### SUPPLIED DATA
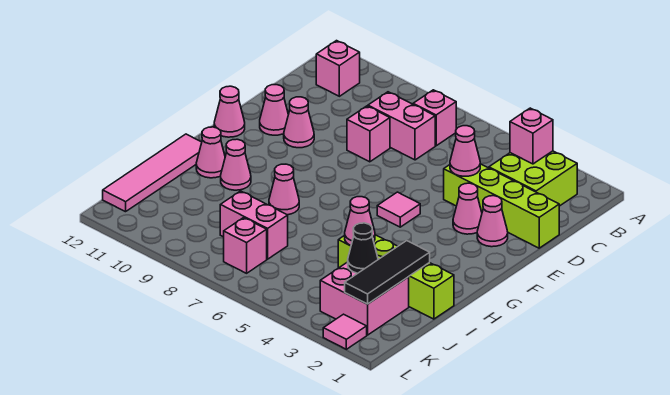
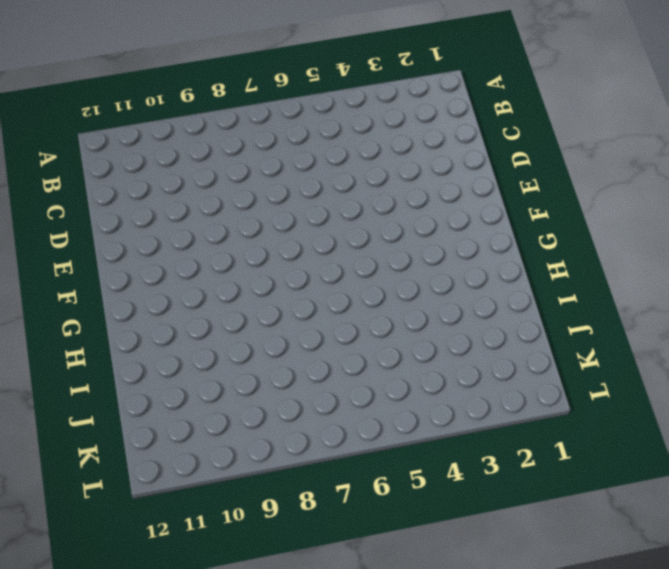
none -> lime brick B2:C3 level 1
none -> pink brick B7 level 1
none -> pink brick B11 level 1

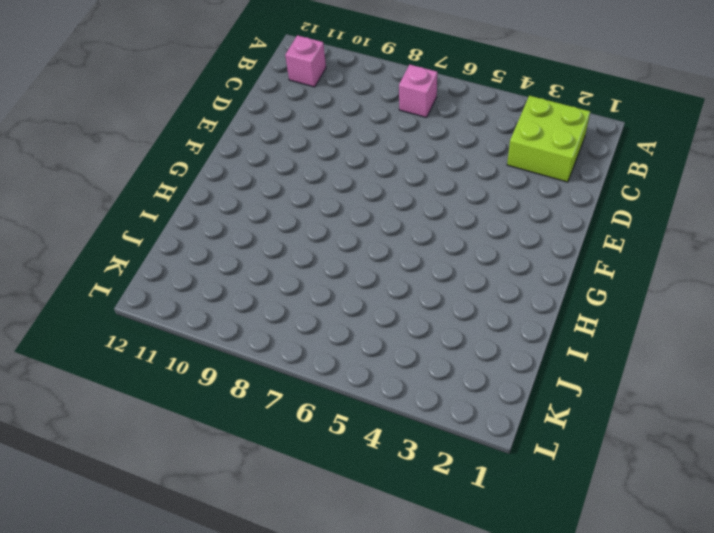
none -> pink brick C7:C8 level 1
none -> lime brick D1:D4 level 1
none -> pink brick D8 level 1

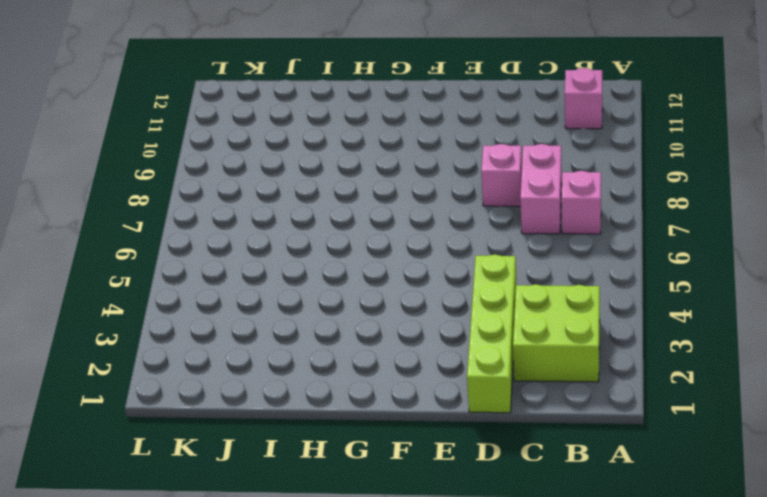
none -> pink cone E2 level 1
none -> pink cone E3 level 1
none -> pink cone E10 level 1

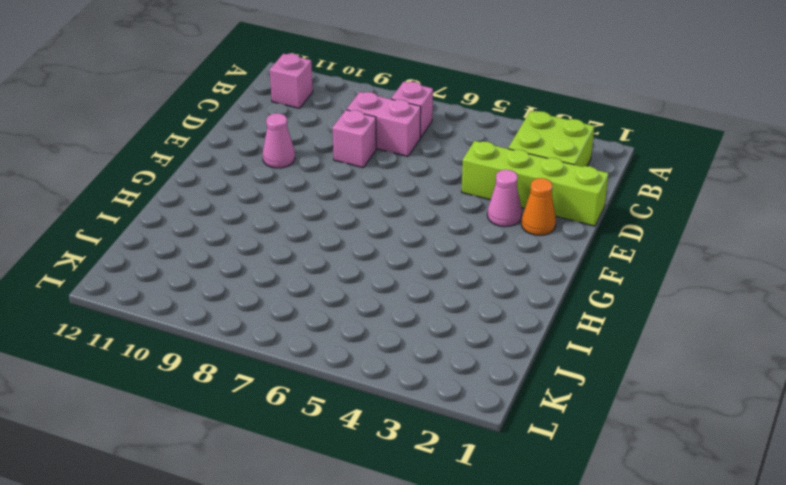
orange cone E2 level 1 -> pink cone E2 level 1
none -> pink cone E11 level 1
none -> pink tile F5 level 1
none -> pink cone F12 level 1

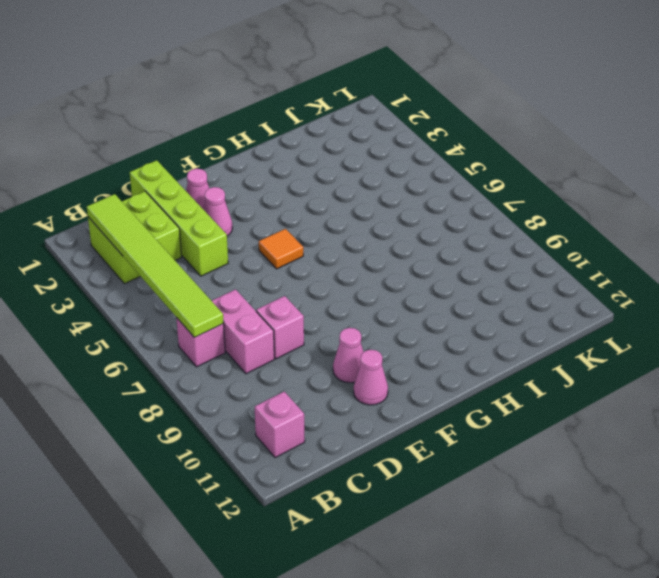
lime tile B2:B7 level 2 -> pink brick B3 level 2
orange tile F5 level 1 -> pink tile F5 level 1
none -> pink cone F12 level 1
none -> pink cone H8 level 1
none -> pink cone H10 level 1

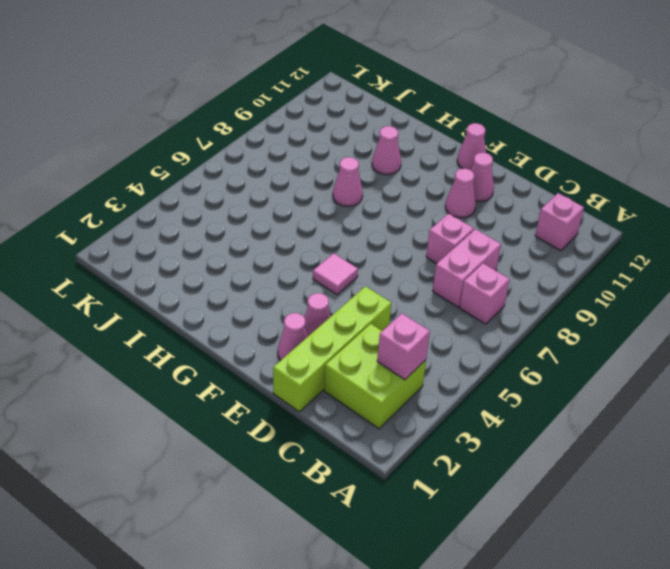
none -> pink cone H11 level 1
none -> pink tile H12:K12 level 1
none -> lime brick I1:I4 level 1

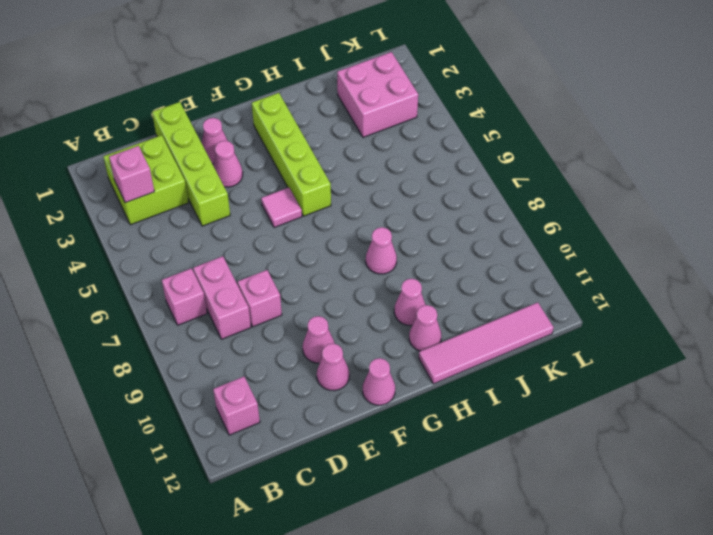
lime brick G2:G5 level 1 -> lime brick I1:I4 level 1
none -> pink brick J7:J8 level 1
none -> pink brick K7 level 1
none -> pink tile L2 level 1

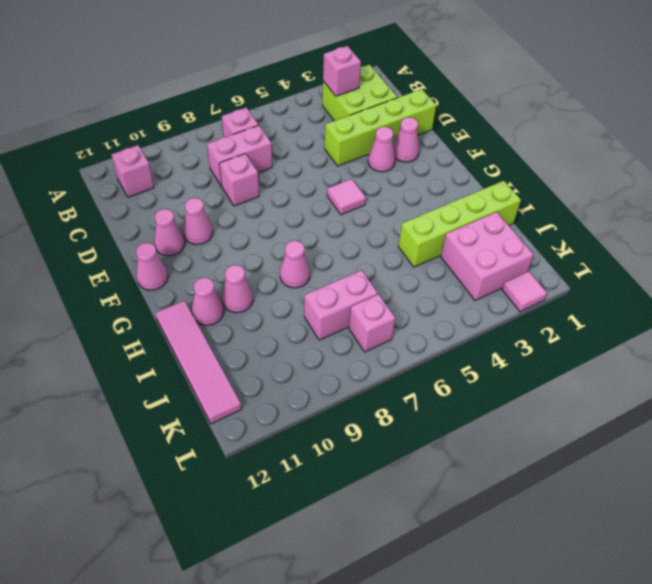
none -> pink cone D4 level 2
none -> black tile I2:K2 level 2
none -> pink cone I4 level 2

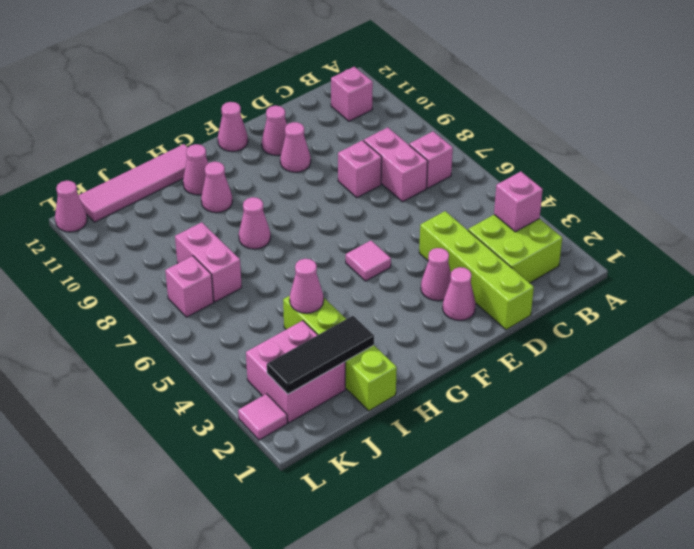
pink cone L12 level 1 -> pink cone D4 level 2
none -> black cone J3 level 2

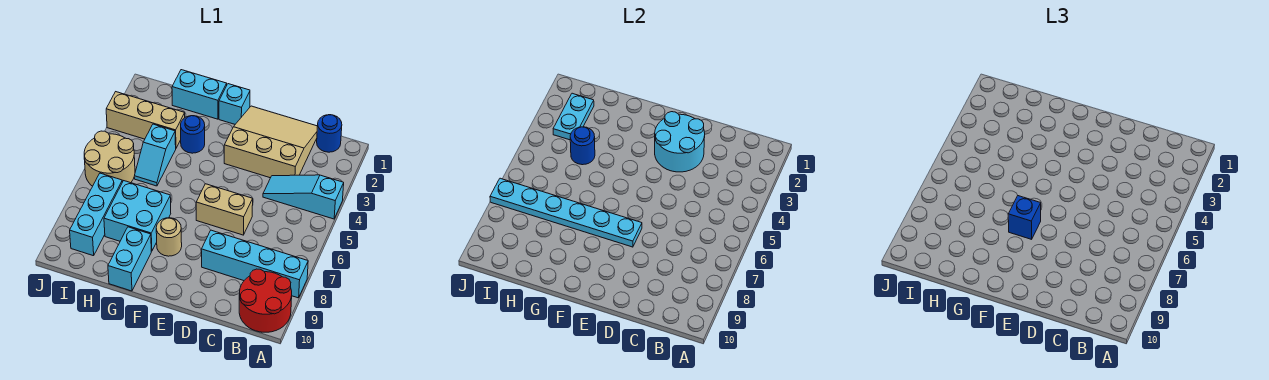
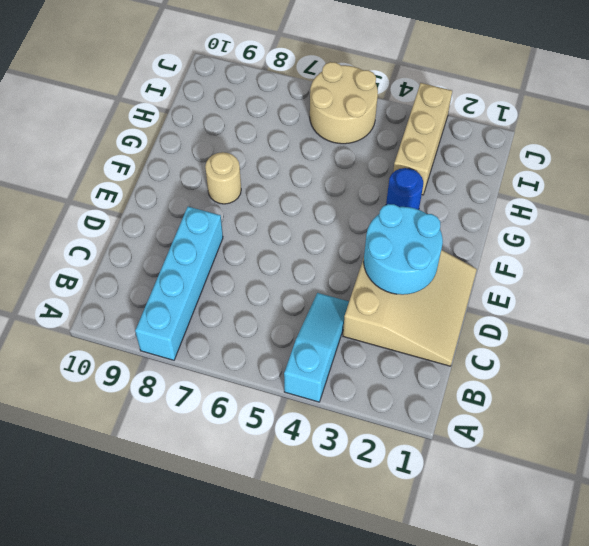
none -> red round brick A9:B10 level 1
none -> blue round brick B1 level 1
none -> tan brick D6:E6 level 1

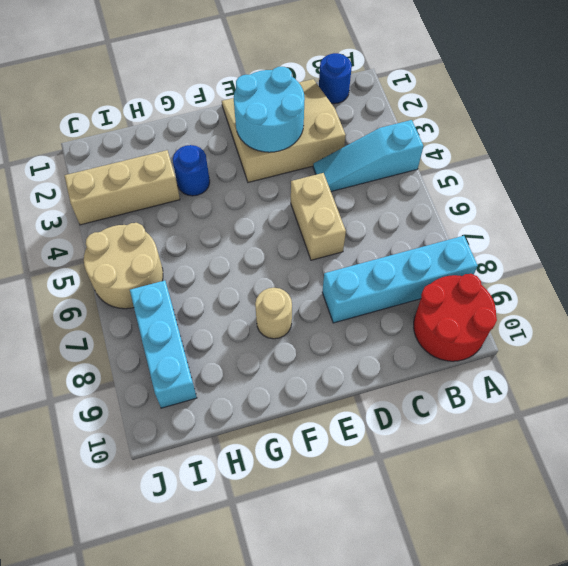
tan brick D5:D6 level 1 -> tan brick D6:E6 level 1
none -> cyan brick F1 level 1
none -> cyan brick G1:H1 level 1
none -> cyan brick G7:H8 level 1

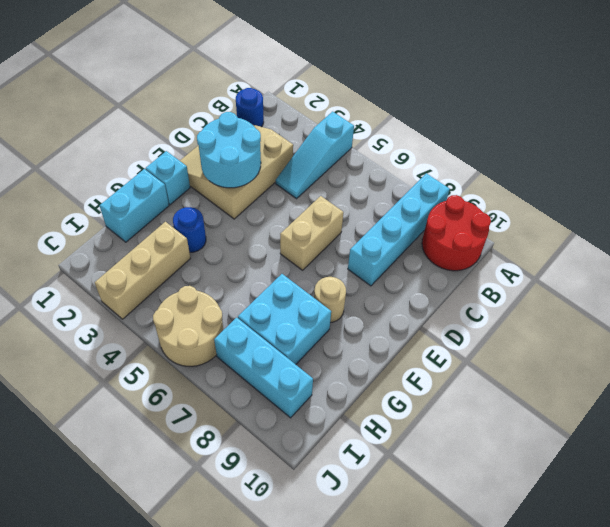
none -> cyan brick G9:G10 level 1
none -> cyan slope H4:H5 level 1 top 4
none -> cyan plate E7:J7 level 2

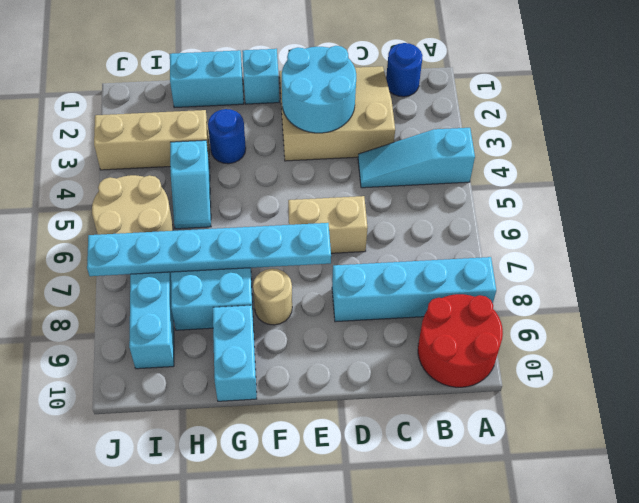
none -> blue round brick H4 level 2
none -> cyan plate I2:I3 level 2
none -> blue brick F7 level 3

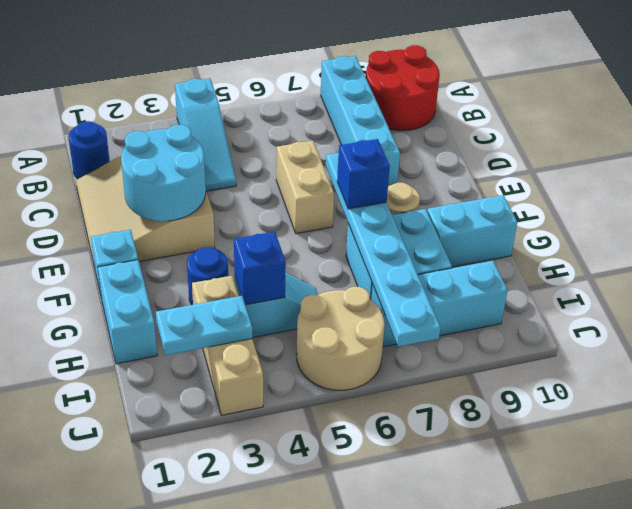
blue brick H4 level 2 -> blue round brick H4 level 2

### EXERCISE OBJECTIVE
Every line that contains the string "plate" should be returned from the data.

### OUTPUT OF THE TASK
none -> cyan plate E7:J7 level 2
none -> cyan plate I2:I3 level 2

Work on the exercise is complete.